* WHAT NEEDS TO BE DONE:
Please print the listing that follows word for word, but skip any pictures it holds.
***
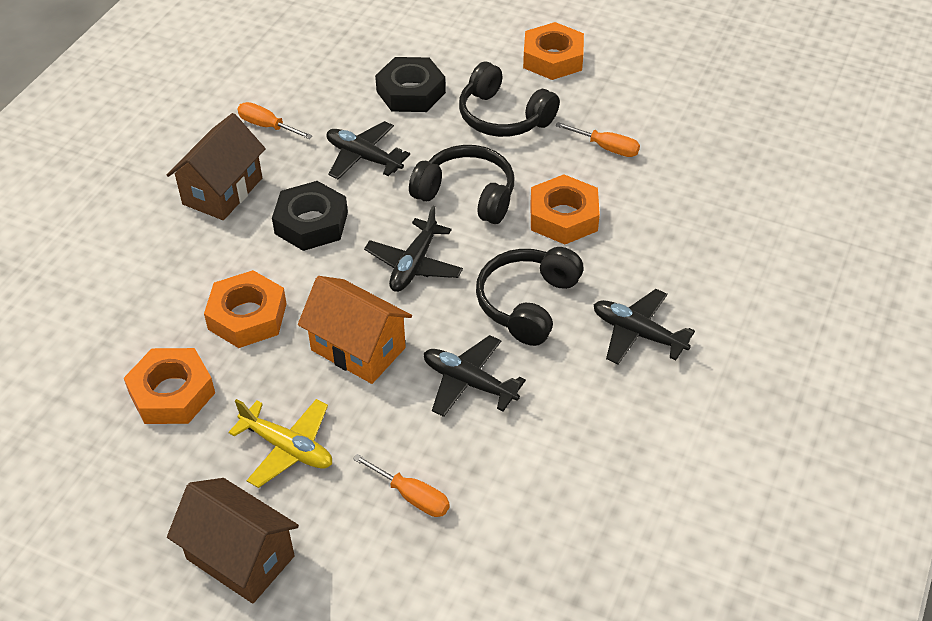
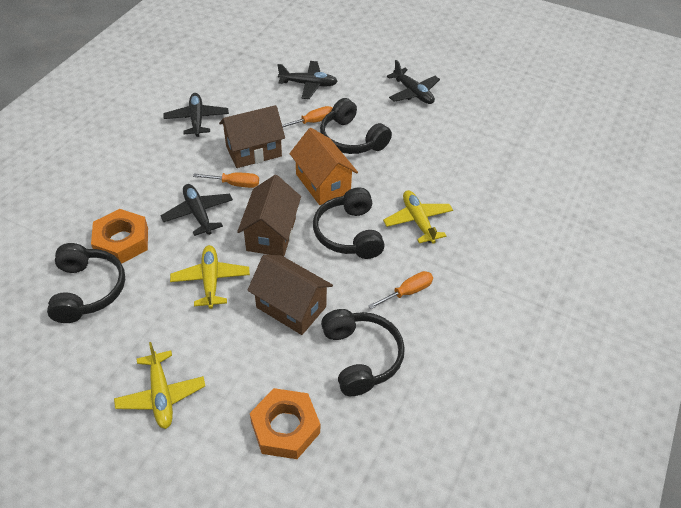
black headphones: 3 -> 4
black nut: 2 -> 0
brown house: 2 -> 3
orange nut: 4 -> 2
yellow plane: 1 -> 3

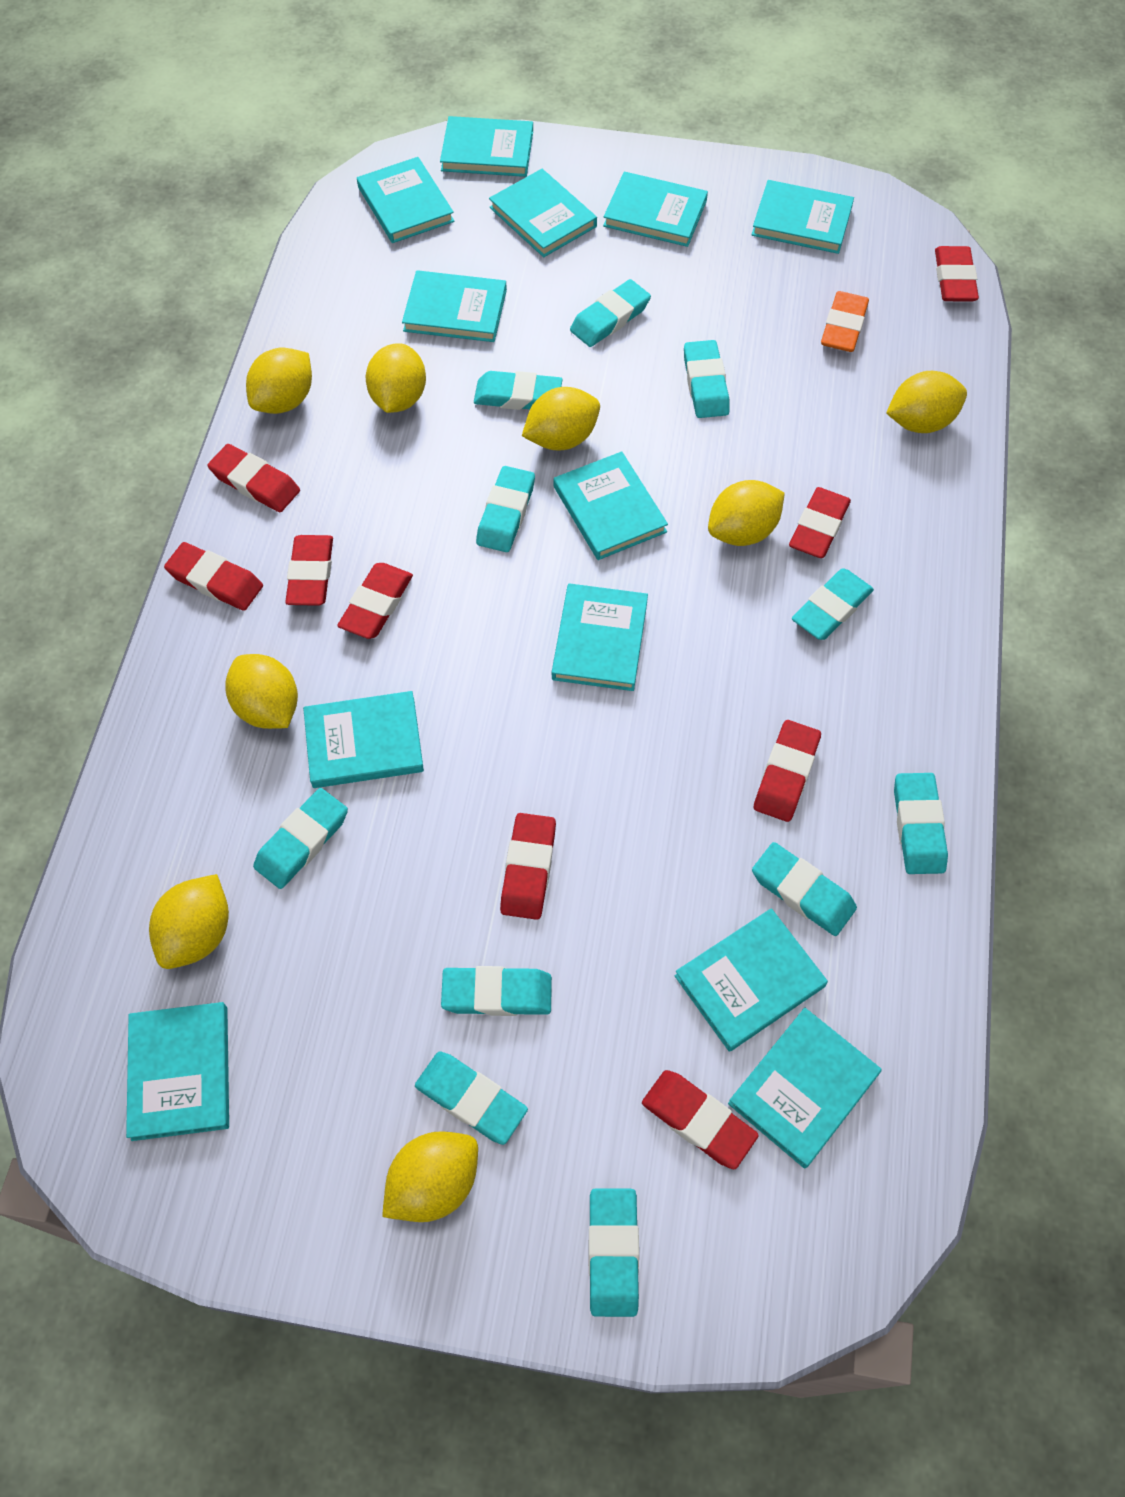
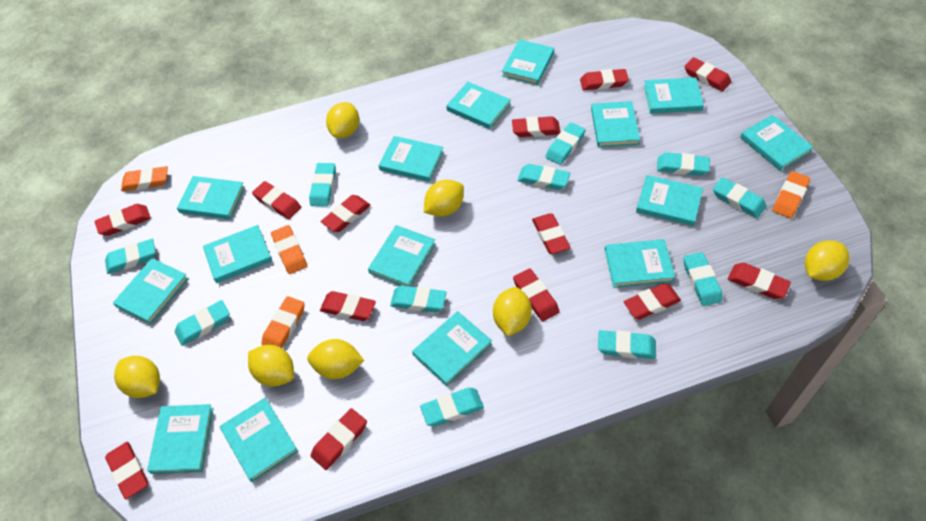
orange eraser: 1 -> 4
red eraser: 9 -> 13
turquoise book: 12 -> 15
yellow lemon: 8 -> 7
***
* WRITTEN RESPONSE:
black headphones: 3 -> 4
black nut: 2 -> 0
brown house: 2 -> 3
orange nut: 4 -> 2
yellow plane: 1 -> 3

orange eraser: 1 -> 4
red eraser: 9 -> 13
turquoise book: 12 -> 15
yellow lemon: 8 -> 7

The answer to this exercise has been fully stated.